WORK TO BE COMPLETED | The whole of the data must be transcribed exactly.

[Entries taken from a collection]
......

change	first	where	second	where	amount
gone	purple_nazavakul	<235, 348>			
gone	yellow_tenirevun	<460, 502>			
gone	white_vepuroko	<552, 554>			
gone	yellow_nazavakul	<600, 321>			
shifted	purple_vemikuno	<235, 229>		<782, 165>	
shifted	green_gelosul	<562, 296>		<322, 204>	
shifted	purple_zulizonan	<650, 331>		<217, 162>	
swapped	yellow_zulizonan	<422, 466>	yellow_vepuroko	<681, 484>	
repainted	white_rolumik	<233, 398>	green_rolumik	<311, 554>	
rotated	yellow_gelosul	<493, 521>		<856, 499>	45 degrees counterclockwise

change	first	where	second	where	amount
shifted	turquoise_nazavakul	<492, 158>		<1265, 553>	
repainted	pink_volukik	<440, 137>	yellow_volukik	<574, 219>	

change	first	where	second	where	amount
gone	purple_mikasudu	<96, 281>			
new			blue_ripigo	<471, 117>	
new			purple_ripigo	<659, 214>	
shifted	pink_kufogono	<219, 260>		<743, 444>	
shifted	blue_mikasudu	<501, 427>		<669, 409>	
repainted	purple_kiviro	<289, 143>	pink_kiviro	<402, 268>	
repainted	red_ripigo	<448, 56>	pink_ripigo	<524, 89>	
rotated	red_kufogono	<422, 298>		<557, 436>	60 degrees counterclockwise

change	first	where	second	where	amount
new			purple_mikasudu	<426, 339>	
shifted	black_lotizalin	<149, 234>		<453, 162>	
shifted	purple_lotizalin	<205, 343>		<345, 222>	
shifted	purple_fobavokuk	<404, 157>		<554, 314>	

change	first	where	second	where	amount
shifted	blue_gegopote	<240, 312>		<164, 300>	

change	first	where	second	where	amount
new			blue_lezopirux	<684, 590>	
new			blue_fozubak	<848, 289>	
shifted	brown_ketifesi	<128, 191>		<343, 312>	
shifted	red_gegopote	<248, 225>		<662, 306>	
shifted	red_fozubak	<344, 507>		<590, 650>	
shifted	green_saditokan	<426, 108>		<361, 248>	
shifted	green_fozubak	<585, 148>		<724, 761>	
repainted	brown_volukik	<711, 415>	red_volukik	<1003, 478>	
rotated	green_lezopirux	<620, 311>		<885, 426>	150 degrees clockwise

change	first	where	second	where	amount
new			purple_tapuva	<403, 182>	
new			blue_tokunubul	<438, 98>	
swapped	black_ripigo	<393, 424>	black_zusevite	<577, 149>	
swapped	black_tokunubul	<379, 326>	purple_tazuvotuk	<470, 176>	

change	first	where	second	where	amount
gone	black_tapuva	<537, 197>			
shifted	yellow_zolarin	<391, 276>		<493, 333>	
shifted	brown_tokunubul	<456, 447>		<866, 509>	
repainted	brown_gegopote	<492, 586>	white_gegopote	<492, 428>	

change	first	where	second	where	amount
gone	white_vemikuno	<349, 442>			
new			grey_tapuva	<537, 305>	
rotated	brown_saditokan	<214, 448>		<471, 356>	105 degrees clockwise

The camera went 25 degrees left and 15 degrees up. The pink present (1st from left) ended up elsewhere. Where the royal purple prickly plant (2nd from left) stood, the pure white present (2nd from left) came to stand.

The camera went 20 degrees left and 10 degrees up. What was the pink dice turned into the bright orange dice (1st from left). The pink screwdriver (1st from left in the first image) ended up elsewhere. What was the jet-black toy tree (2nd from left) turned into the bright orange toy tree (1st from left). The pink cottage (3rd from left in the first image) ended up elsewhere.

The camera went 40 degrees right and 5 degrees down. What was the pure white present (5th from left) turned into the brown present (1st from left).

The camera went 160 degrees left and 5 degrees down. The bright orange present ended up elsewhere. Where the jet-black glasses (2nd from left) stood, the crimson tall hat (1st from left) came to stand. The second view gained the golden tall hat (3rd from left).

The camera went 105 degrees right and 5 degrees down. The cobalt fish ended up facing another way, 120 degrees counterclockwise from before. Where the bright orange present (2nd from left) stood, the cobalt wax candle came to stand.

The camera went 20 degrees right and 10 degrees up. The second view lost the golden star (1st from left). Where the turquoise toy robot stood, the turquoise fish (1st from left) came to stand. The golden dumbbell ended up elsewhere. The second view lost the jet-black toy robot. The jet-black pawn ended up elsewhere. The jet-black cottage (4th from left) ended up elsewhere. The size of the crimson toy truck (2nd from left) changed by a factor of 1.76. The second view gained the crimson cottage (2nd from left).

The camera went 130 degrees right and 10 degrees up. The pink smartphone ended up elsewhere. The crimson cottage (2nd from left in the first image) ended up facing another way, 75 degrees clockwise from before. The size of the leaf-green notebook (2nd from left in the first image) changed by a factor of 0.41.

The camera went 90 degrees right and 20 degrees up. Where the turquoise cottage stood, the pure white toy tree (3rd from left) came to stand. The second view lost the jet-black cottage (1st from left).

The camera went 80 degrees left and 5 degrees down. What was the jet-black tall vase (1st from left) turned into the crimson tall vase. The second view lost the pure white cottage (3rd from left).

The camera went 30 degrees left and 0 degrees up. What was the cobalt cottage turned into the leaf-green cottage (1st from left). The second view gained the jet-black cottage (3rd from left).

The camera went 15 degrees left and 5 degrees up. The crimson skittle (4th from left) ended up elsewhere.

......

YOUR SOLUTION |
change	first	where	second	where	amount
gone	purple_nazavakul	<235, 348>			
gone	yellow_tenirevun	<460, 502>			
gone	white_vepuroko	<552, 554>			
gone	yellow_nazavakul	<600, 321>			
shifted	purple_vemikuno	<235, 229>		<782, 165>	
shifted	green_gelosul	<562, 296>		<322, 204>	
shifted	purple_zulizonan	<650, 331>		<217, 162>	
swapped	yellow_zulizonan	<422, 466>	yellow_vepuroko	<681, 484>	
repainted	white_rolumik	<233, 398>	green_rolumik	<311, 554>	
rotated	yellow_gelosul	<493, 521>		<856, 499>	45 degrees counterclockwise

change	first	where	second	where	amount
shifted	turquoise_nazavakul	<492, 158>		<1265, 553>	
repainted	pink_volukik	<440, 137>	yellow_volukik	<574, 219>	

change	first	where	second	where	amount
gone	purple_mikasudu	<96, 281>			
new			blue_ripigo	<471, 117>	
new			purple_ripigo	<659, 214>	
shifted	pink_kufogono	<219, 260>		<743, 444>	
shifted	blue_mikasudu	<501, 427>		<669, 409>	
repainted	purple_kiviro	<289, 143>	pink_kiviro	<402, 268>	
repainted	red_ripigo	<448, 56>	pink_ripigo	<524, 89>	
rotated	red_kufogono	<422, 298>		<557, 436>	60 degrees counterclockwise

change	first	where	second	where	amount
new			purple_mikasudu	<426, 339>	
shifted	black_lotizalin	<149, 234>		<453, 162>	
shifted	purple_lotizalin	<205, 343>		<345, 222>	
shifted	purple_fobavokuk	<404, 157>		<554, 314>	

change	first	where	second	where	amount
shifted	blue_gegopote	<240, 312>		<164, 300>	

change	first	where	second	where	amount
new			blue_lezopirux	<684, 590>	
new			blue_fozubak	<848, 289>	
shifted	brown_ketifesi	<128, 191>		<343, 312>	
shifted	red_gegopote	<248, 225>		<662, 306>	
shifted	red_fozubak	<344, 507>		<590, 650>	
shifted	green_saditokan	<426, 108>		<361, 248>	
shifted	green_fozubak	<585, 148>		<724, 761>	
repainted	brown_volukik	<711, 415>	red_volukik	<1003, 478>	
rotated	green_lezopirux	<620, 311>		<885, 426>	150 degrees clockwise

change	first	where	second	where	amount
new			purple_tapuva	<403, 182>	
new			blue_tokunubul	<438, 98>	
swapped	black_ripigo	<393, 424>	black_zusevite	<577, 149>	
swapped	black_tokunubul	<379, 326>	purple_tazuvotuk	<470, 176>	

change	first	where	second	where	amount
gone	black_tapuva	<537, 197>			
shifted	yellow_zolarin	<391, 276>		<493, 333>	
shifted	brown_tokunubul	<456, 447>		<866, 509>	
repainted	brown_gegopote	<492, 586>	white_gegopote	<492, 428>	

change	first	where	second	where	amount
gone	white_vemikuno	<349, 442>			
new			grey_tapuva	<537, 305>	
rotated	brown_saditokan	<214, 448>		<471, 356>	105 degrees clockwise

The camera went 25 degrees left and 15 degrees up. The pink present (1st from left) ended up elsewhere. Where the royal purple prickly plant (2nd from left) stood, the pure white present (2nd from left) came to stand.

The camera went 20 degrees left and 10 degrees up. What was the pink dice turned into the bright orange dice (1st from left). The pink screwdriver (1st from left in the first image) ended up elsewhere. What was the jet-black toy tree (2nd from left) turned into the bright orange toy tree (1st from left). The pink cottage (3rd from left in the first image) ended up elsewhere.

The camera went 40 degrees right and 5 degrees down. What was the pure white present (5th from left) turned into the brown present (1st from left).

The camera went 160 degrees left and 5 degrees down. The bright orange present ended up elsewhere. Where the jet-black glasses (2nd from left) stood, the crimson tall hat (1st from left) came to stand. The second view gained the golden tall hat (3rd from left).

The camera went 105 degrees right and 5 degrees down. The cobalt fish ended up facing another way, 120 degrees counterclockwise from before. Where the bright orange present (2nd from left) stood, the cobalt wax candle came to stand.

The camera went 20 degrees right and 10 degrees up. The second view lost the golden star (1st from left). Where the turquoise toy robot stood, the turquoise fish (1st from left) came to stand. The golden dumbbell ended up elsewhere. The second view lost the jet-black toy robot. The jet-black pawn ended up elsewhere. The jet-black cottage (4th from left) ended up elsewhere. The size of the crimson toy truck (2nd from left) changed by a factor of 1.76. The second view gained the crimson cottage (2nd from left).

The camera went 130 degrees right and 10 degrees up. The pink smartphone ended up elsewhere. The crimson cottage (2nd from left in the first image) ended up facing another way, 75 degrees clockwise from before. The size of the leaf-green notebook (2nd from left in the first image) changed by a factor of 0.41.

The camera went 90 degrees right and 20 degrees up. Where the turquoise cottage stood, the pure white toy tree (3rd from left) came to stand. The second view lost the jet-black cottage (1st from left).

The camera went 80 degrees left and 5 degrees down. What was the jet-black tall vase (1st from left) turned into the crimson tall vase. The second view lost the pure white cottage (3rd from left).

The camera went 30 degrees left and 0 degrees up. What was the cobalt cottage turned into the leaf-green cottage (1st from left). The second view gained the jet-black cottage (3rd from left).

The camera went 15 degrees left and 5 degrees up. The crimson skittle (4th from left) ended up elsewhere.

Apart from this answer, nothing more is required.